▶ [Supplied material]
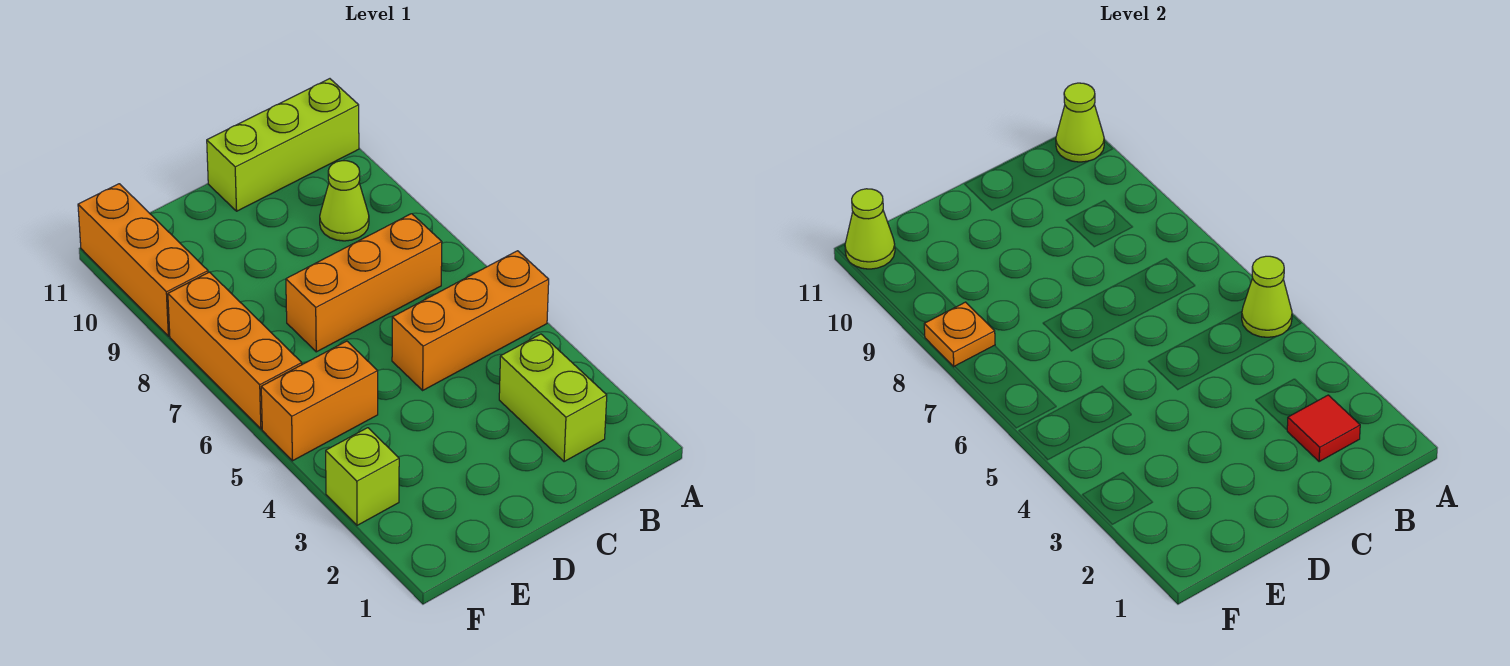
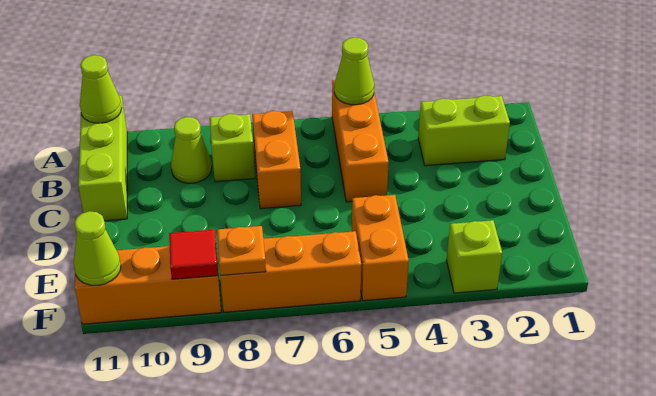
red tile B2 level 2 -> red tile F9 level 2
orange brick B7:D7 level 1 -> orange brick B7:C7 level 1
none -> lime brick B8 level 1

▶ [Task to carry out] Lines with the word "brick" in the data need counting; report the count alone.

▶ [Answer to this task] 2